**TASK BRIEF:** Please state how many lines in the records below contain the word "SCALE", giving only the number.

(Before-and-after change records)
============================================================

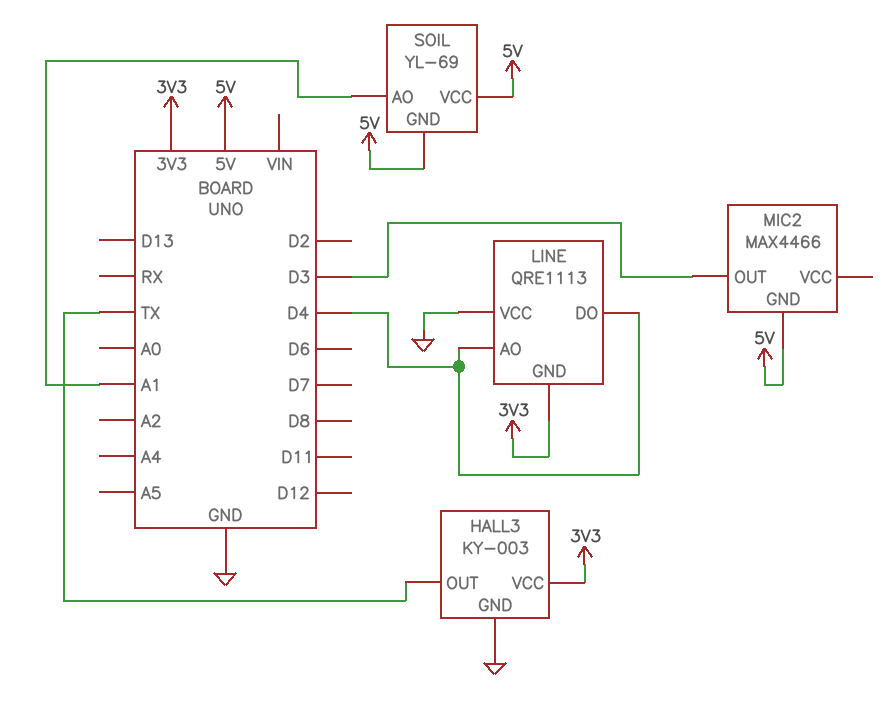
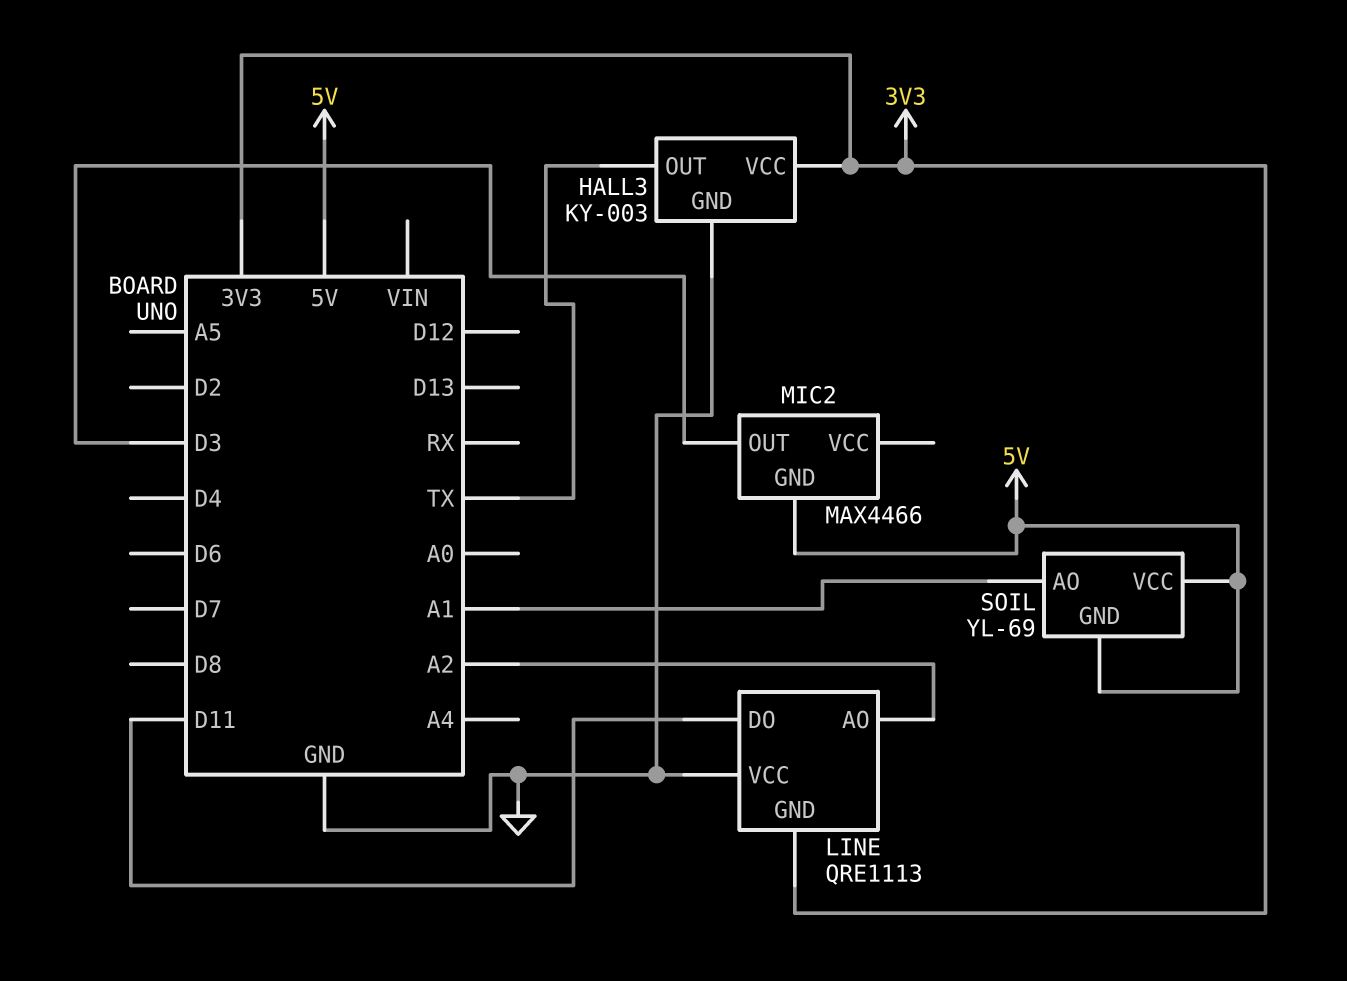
LINE pin AO: D4 -> A2
LINE pin DO: D4 -> D11

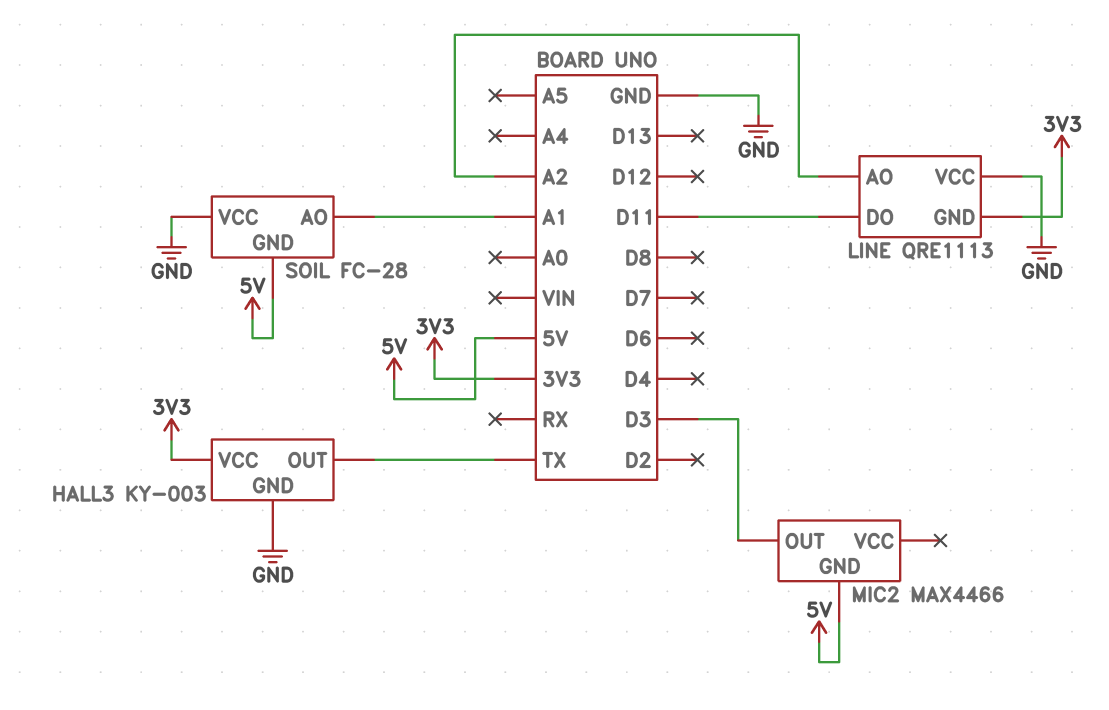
SOIL: YL-69 -> FC-28
SOIL pin VCC: 5V -> GND

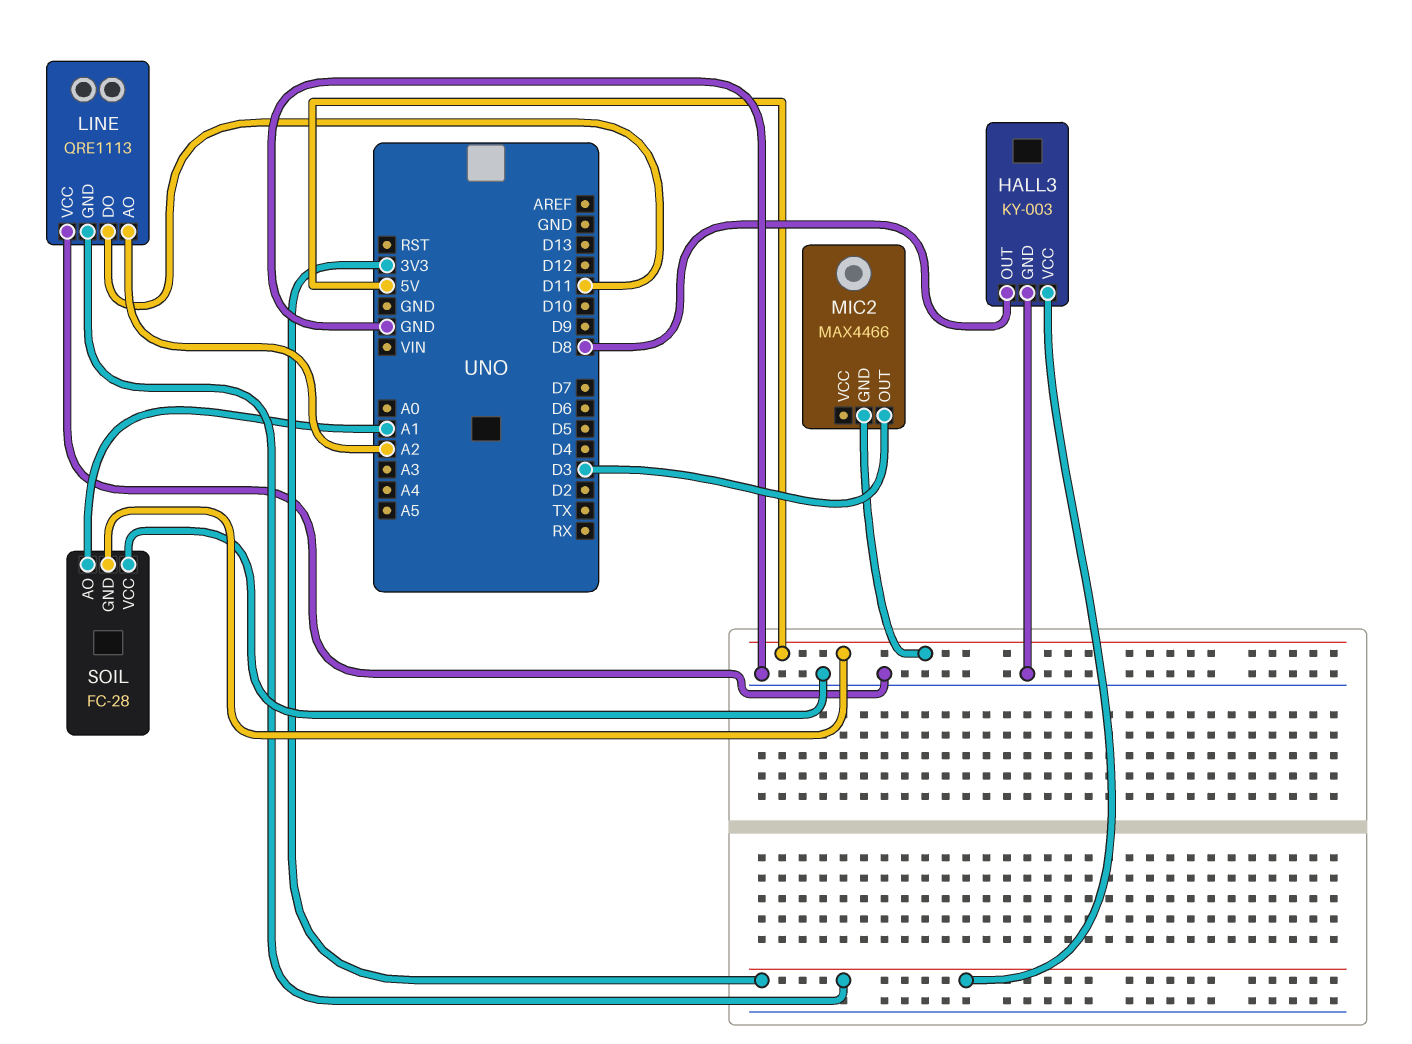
HALL3 pin OUT: TX -> D8

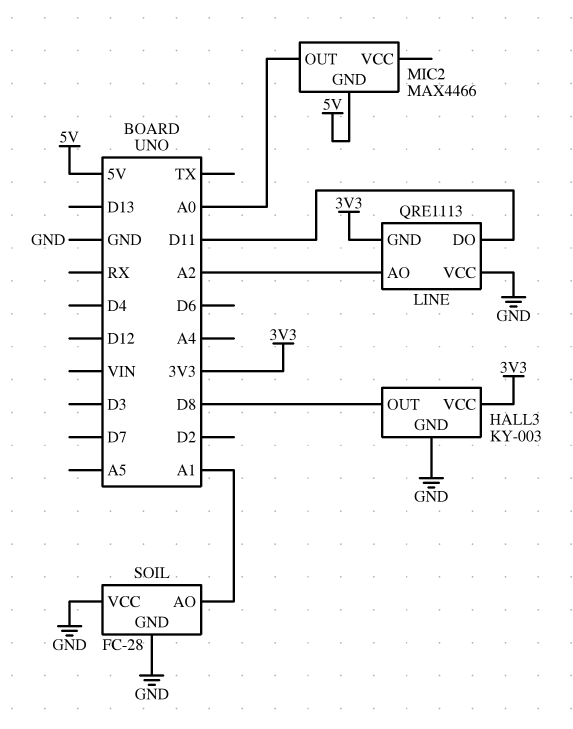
MIC2 pin OUT: D3 -> A0
SOIL pin GND: 5V -> GND

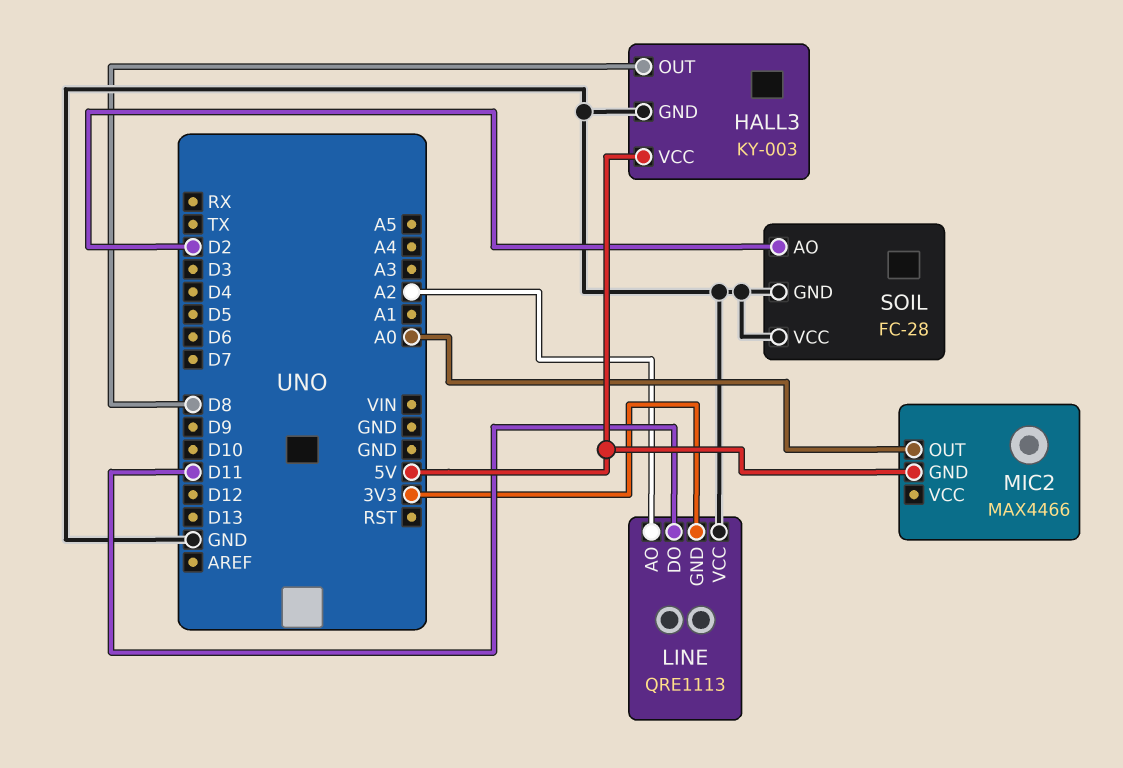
HALL3 pin VCC: 3V3 -> 5V
SOIL pin AO: A1 -> D2

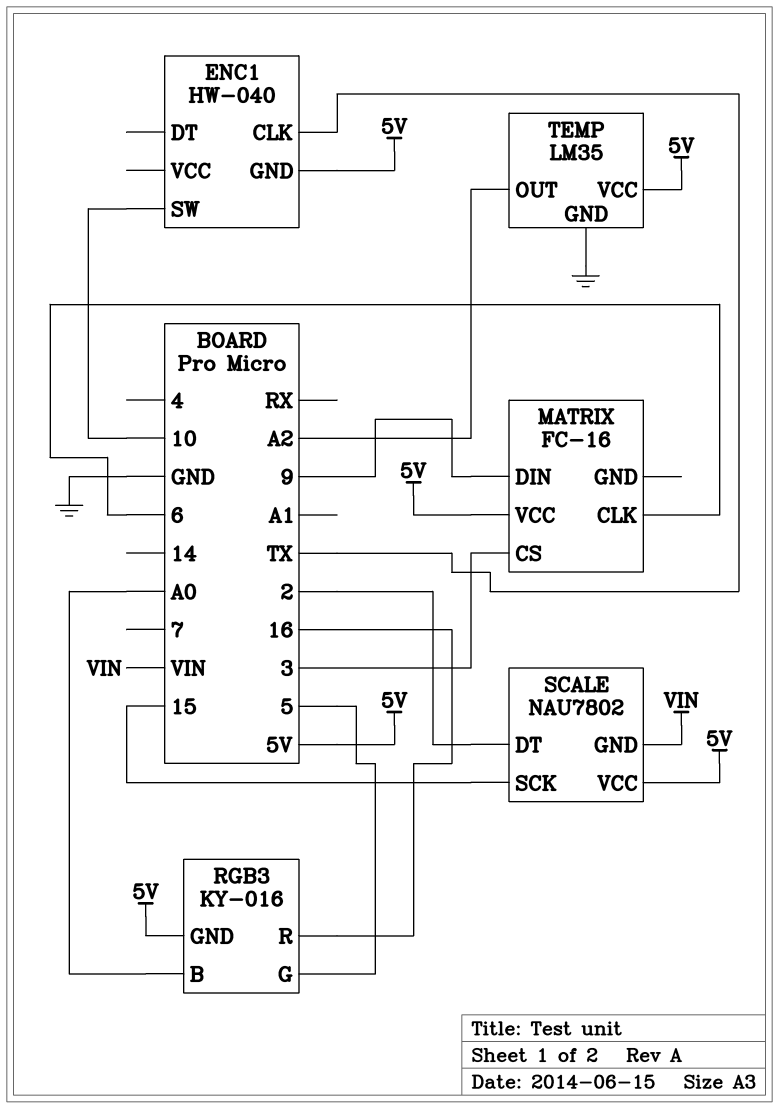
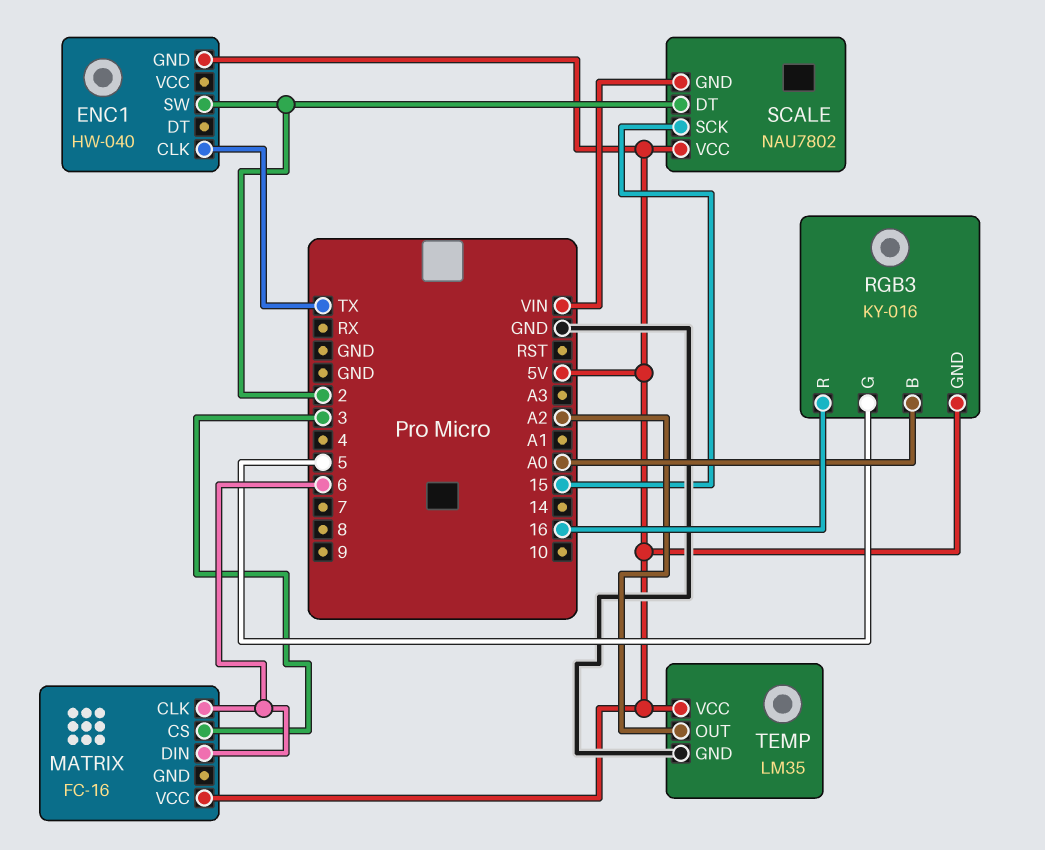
ENC1 pin SW: 10 -> 2
MATRIX pin DIN: 9 -> 6

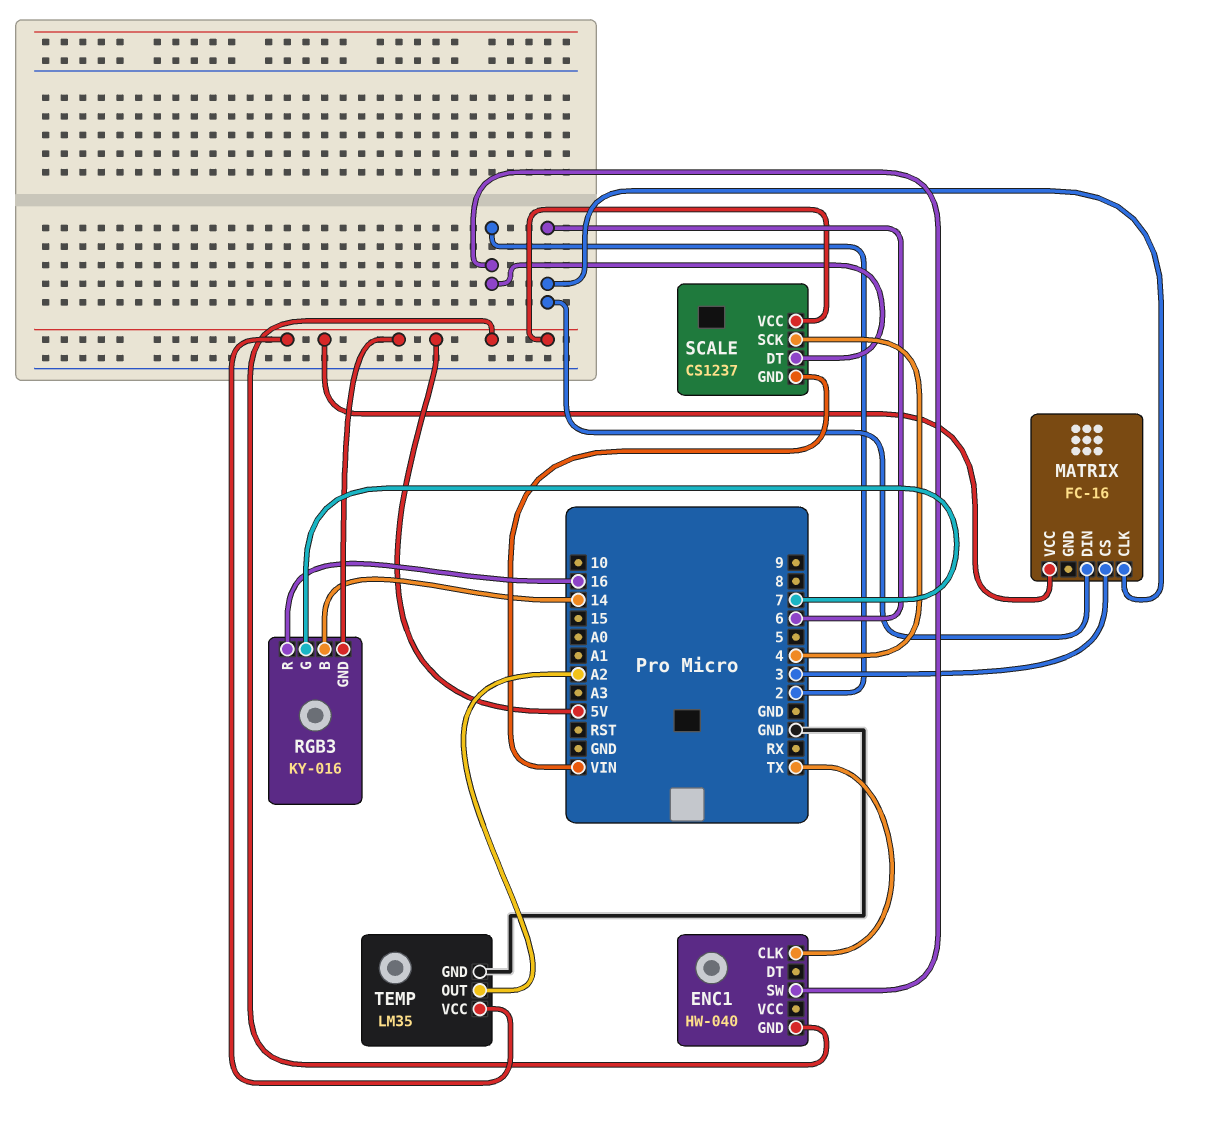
RGB3 pin B: A0 -> 14
RGB3 pin G: 5 -> 7
SCALE: NAU7802 -> CS1237
SCALE pin SCK: 15 -> 4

============================================================

**RESULT:** 2